### WORK INSTRUCTIONS
Search the data for the string "none" and copy each line in which it appears.

(Edit tracking data)
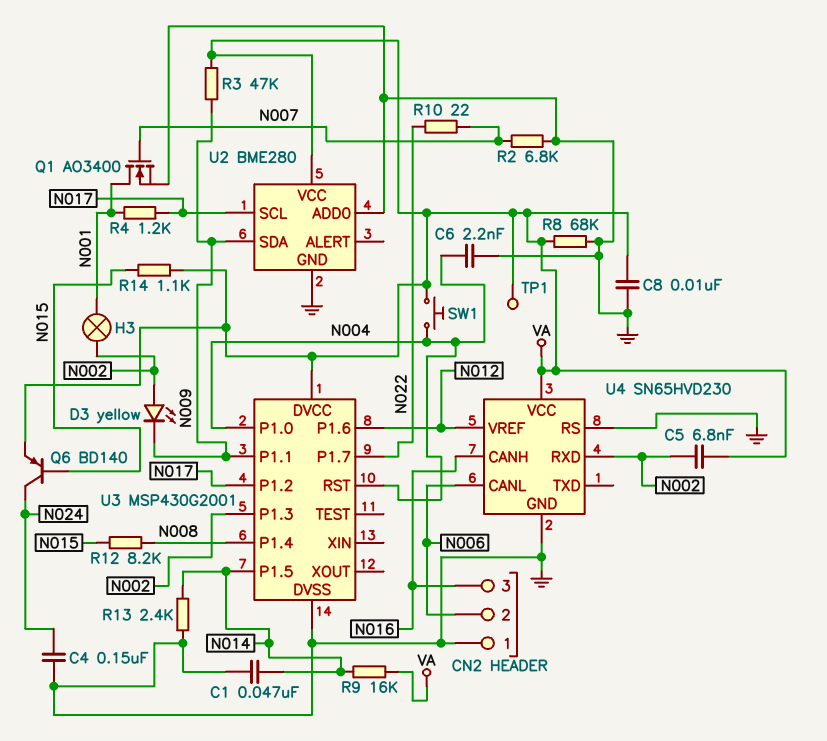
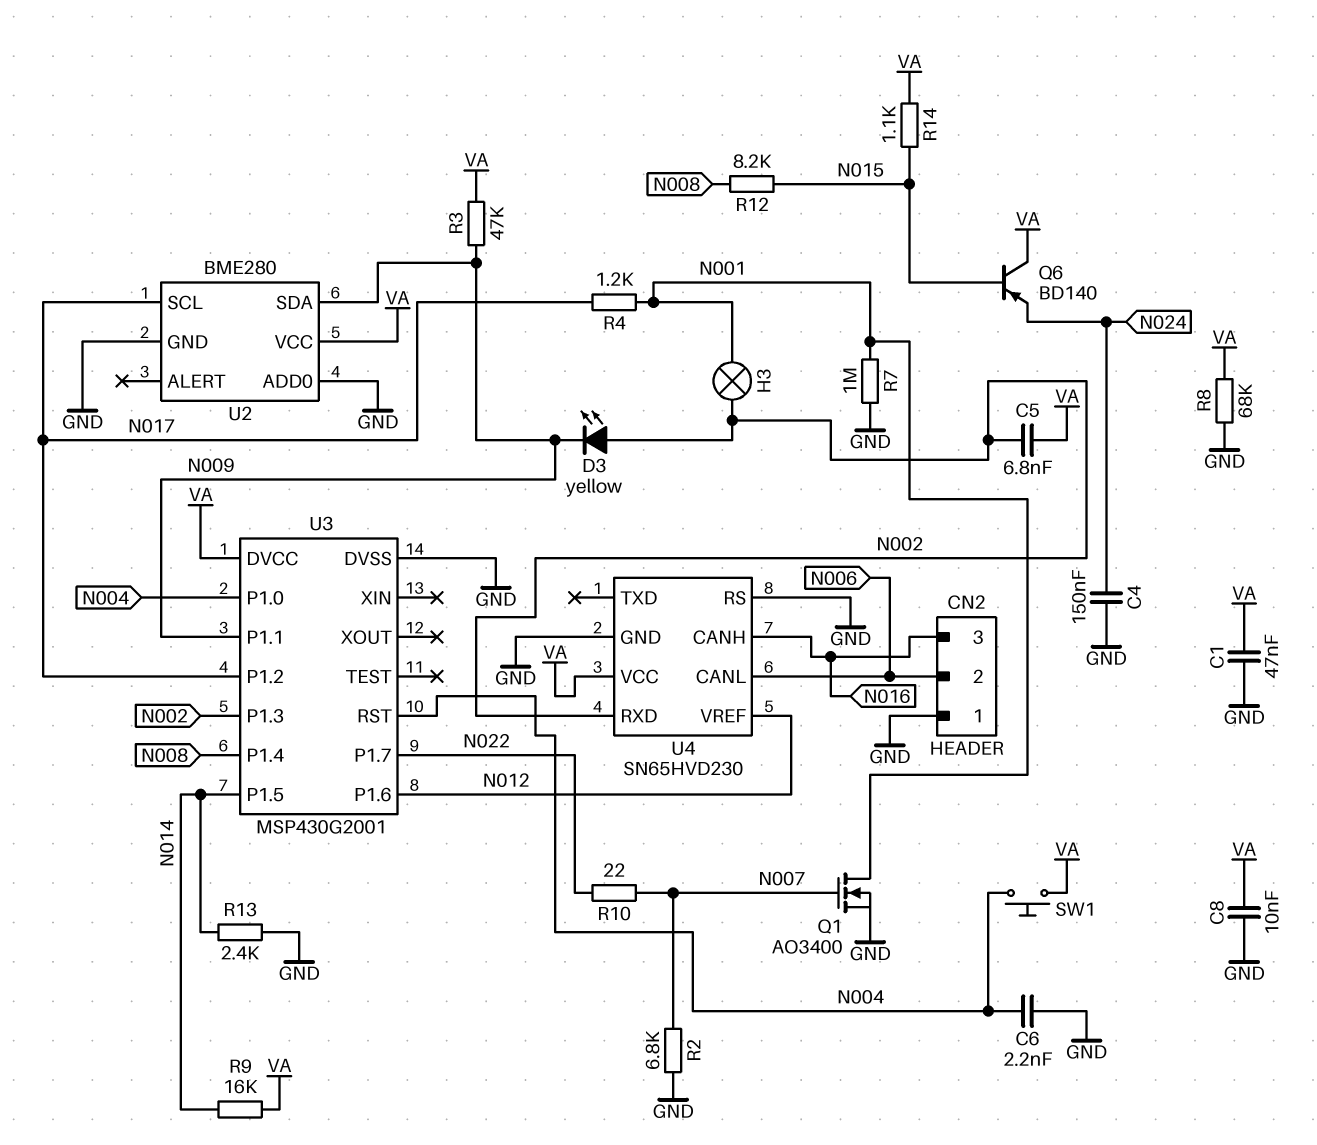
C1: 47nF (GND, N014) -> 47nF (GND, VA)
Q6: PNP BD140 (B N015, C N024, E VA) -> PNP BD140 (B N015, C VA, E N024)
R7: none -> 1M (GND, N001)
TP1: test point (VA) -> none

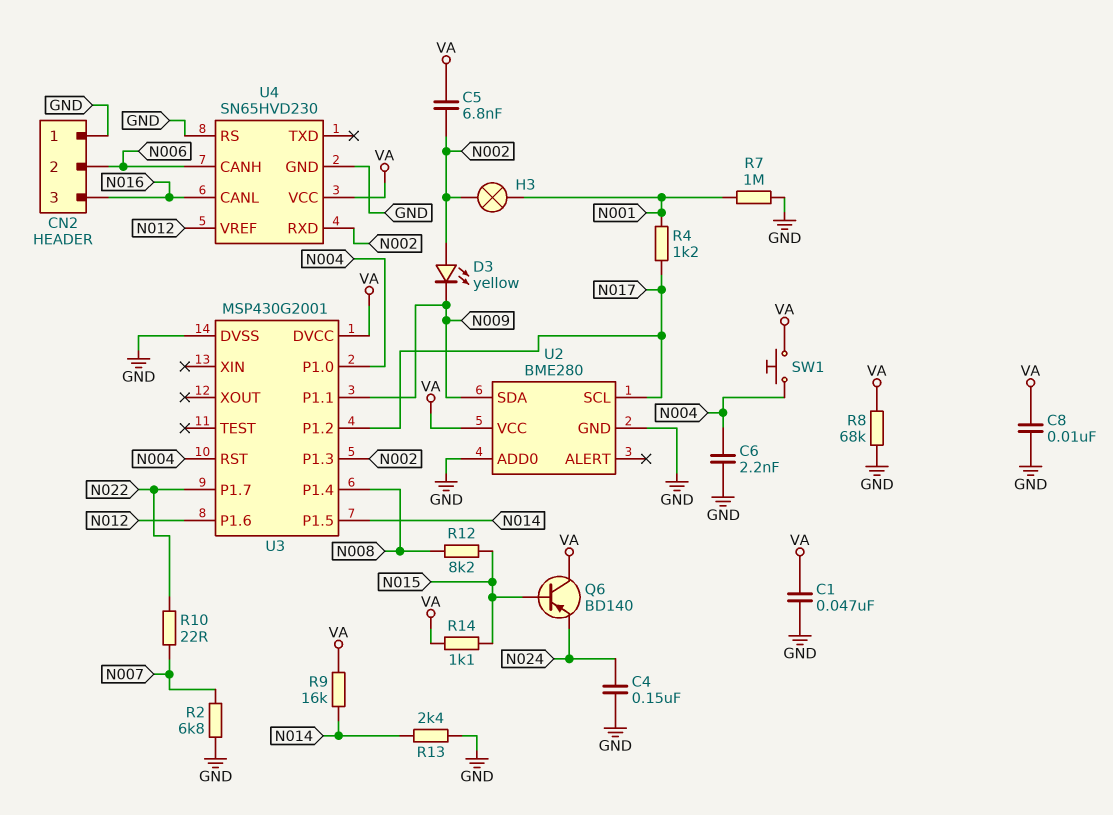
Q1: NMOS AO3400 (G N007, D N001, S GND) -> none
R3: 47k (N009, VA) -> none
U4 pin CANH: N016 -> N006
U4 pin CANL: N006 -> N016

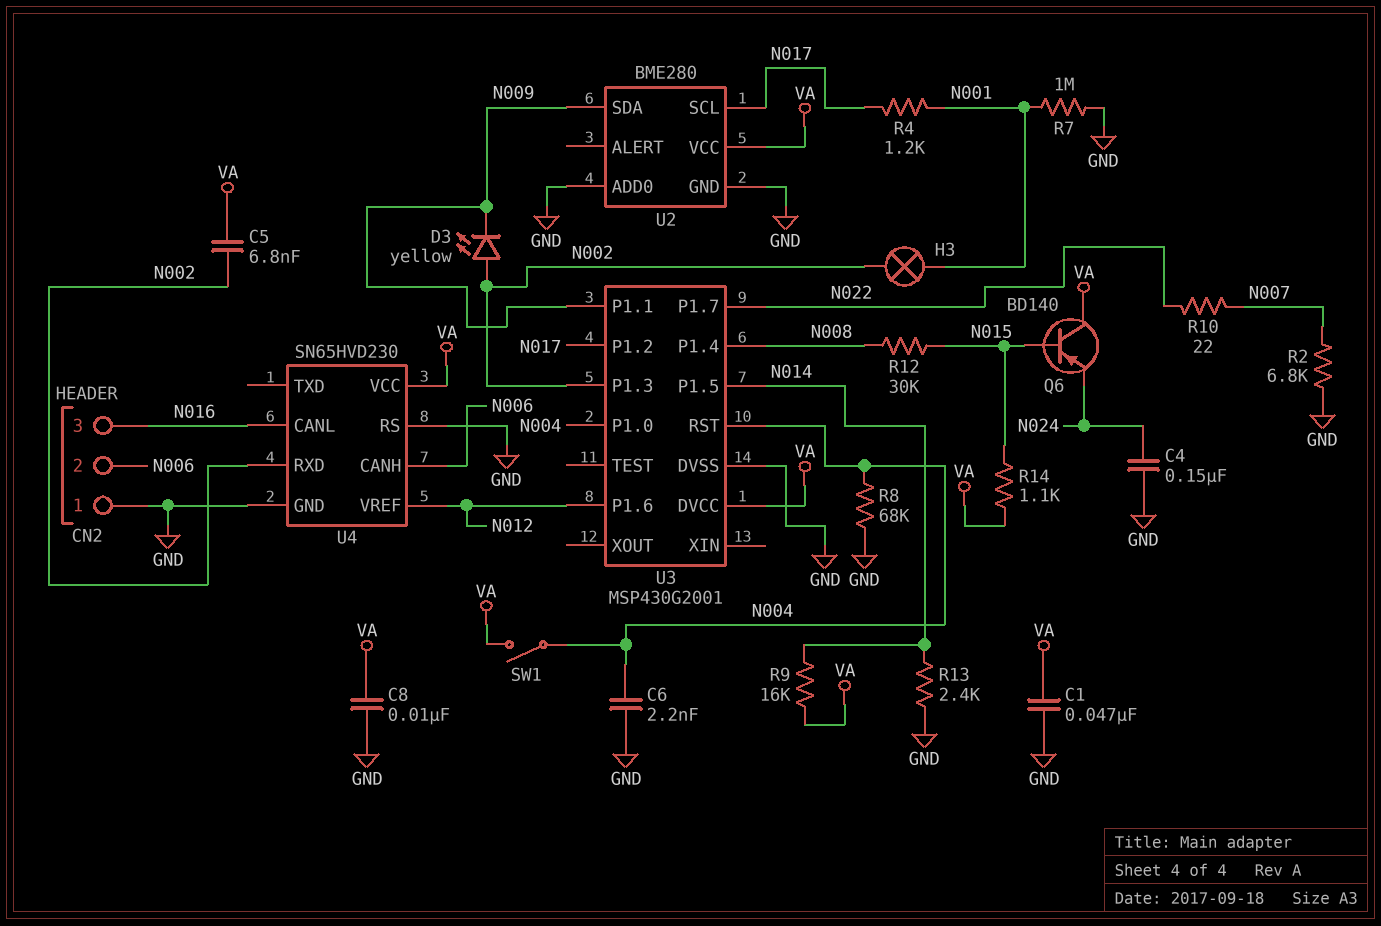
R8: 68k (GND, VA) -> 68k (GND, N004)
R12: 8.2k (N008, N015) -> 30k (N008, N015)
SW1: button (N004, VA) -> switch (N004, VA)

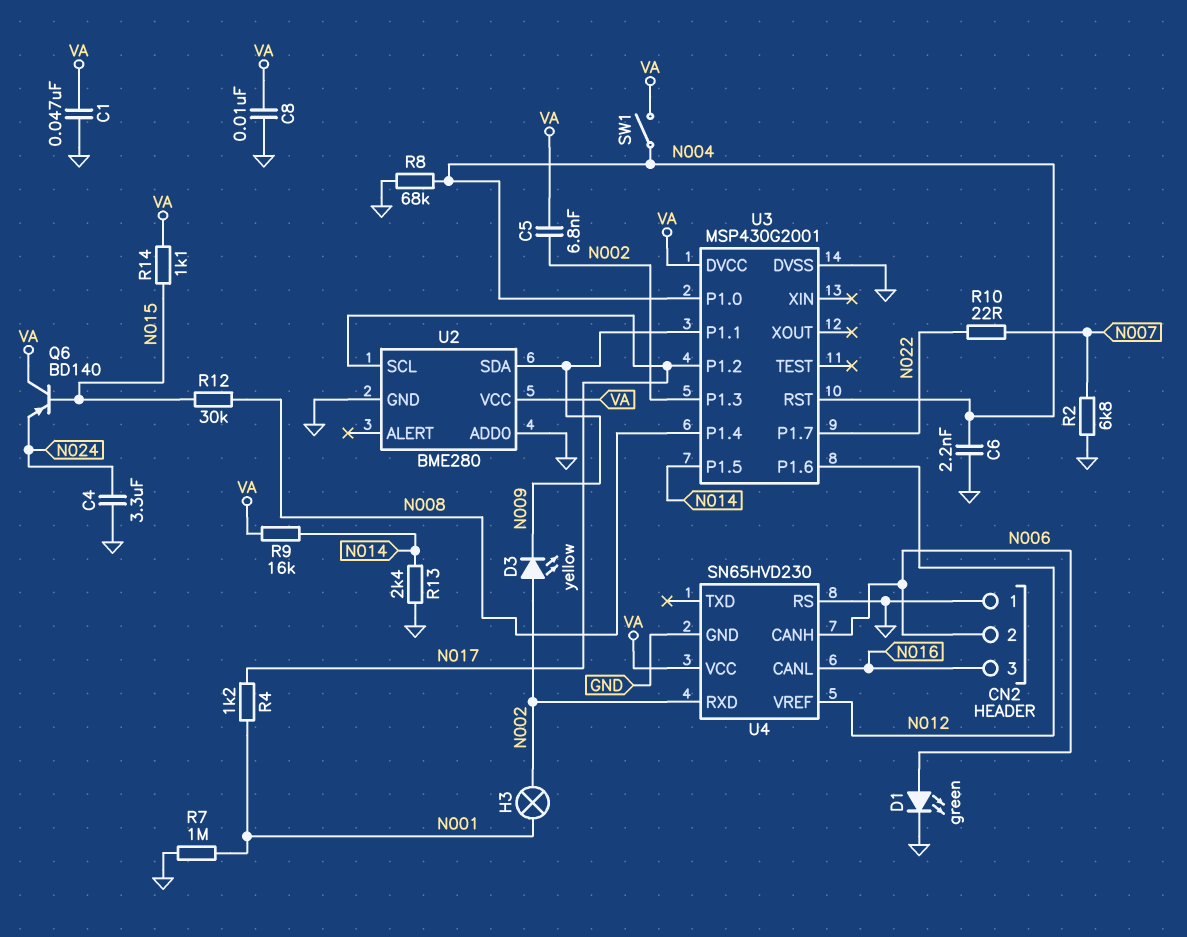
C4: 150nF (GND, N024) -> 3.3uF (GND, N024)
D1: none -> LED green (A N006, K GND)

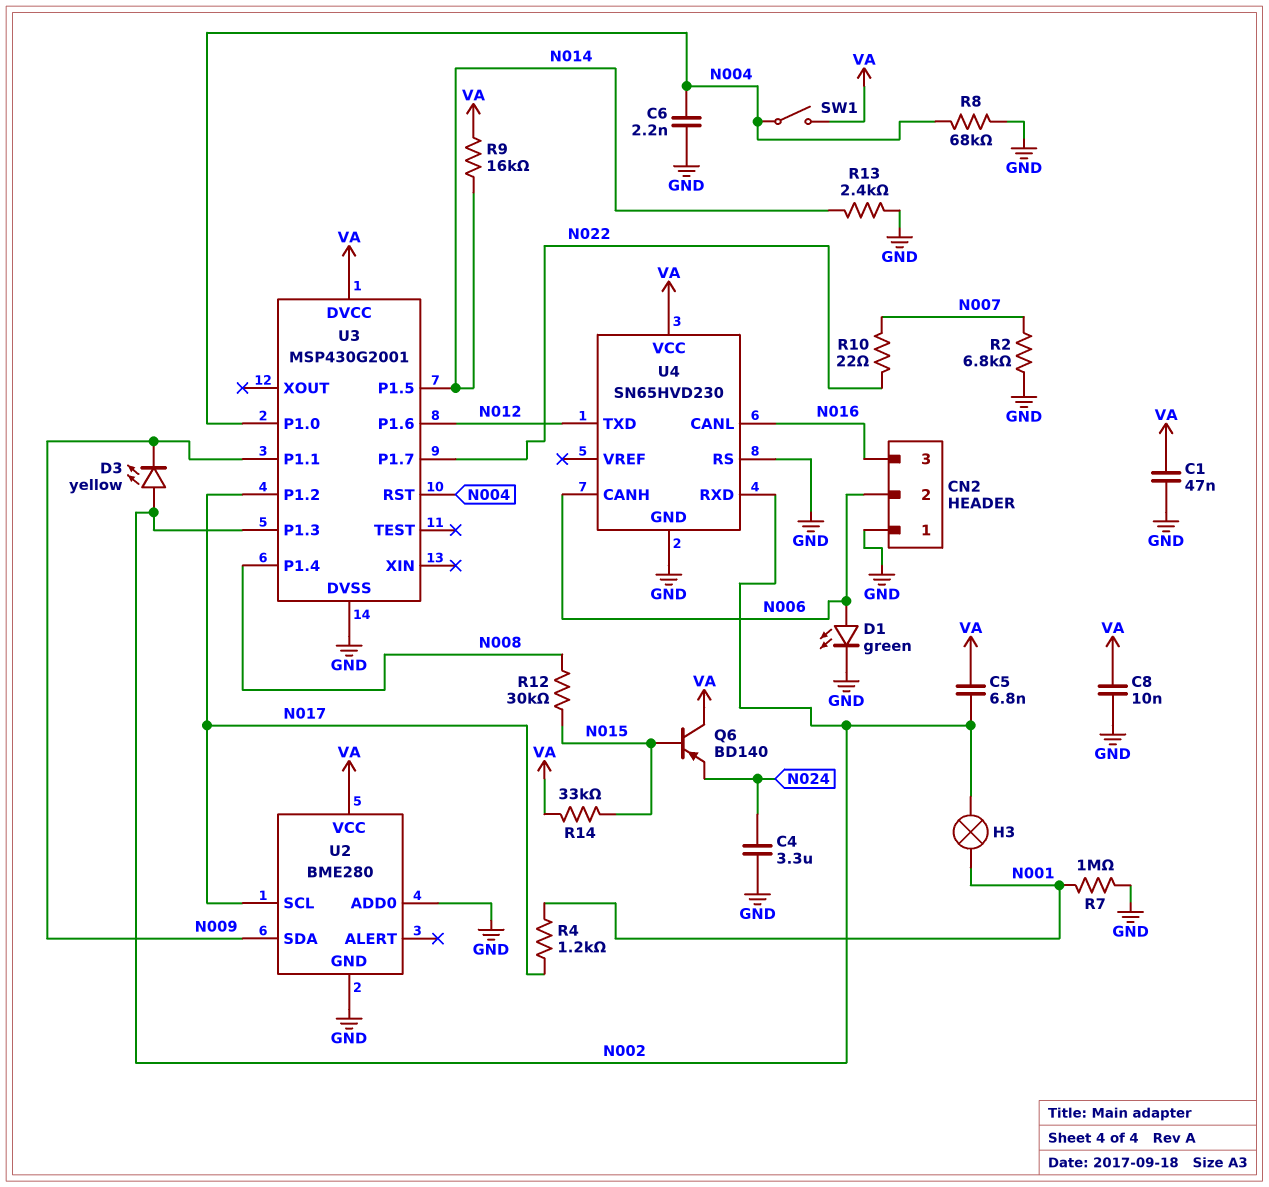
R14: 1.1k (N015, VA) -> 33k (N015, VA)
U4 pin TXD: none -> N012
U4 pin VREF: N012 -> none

==

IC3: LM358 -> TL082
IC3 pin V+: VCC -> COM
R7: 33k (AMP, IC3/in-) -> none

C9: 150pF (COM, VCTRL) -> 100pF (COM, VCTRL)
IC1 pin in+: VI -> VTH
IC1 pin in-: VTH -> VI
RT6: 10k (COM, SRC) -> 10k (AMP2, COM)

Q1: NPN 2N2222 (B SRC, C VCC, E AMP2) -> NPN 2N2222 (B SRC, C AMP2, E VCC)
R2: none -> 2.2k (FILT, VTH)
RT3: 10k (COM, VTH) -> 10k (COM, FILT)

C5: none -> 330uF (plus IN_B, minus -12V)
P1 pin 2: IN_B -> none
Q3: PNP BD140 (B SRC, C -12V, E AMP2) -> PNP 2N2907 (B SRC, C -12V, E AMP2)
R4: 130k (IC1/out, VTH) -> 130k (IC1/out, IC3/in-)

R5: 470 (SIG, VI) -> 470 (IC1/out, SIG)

### SOLUTION TO THIS TASK
R7: none -> 1M (GND, N001)
TP1: test point (VA) -> none
Q1: NMOS AO3400 (G N007, D N001, S GND) -> none
R3: 47k (N009, VA) -> none
D1: none -> LED green (A N006, K GND)
U4 pin TXD: none -> N012
U4 pin VREF: N012 -> none
R7: 33k (AMP, IC3/in-) -> none
R2: none -> 2.2k (FILT, VTH)
C5: none -> 330uF (plus IN_B, minus -12V)
P1 pin 2: IN_B -> none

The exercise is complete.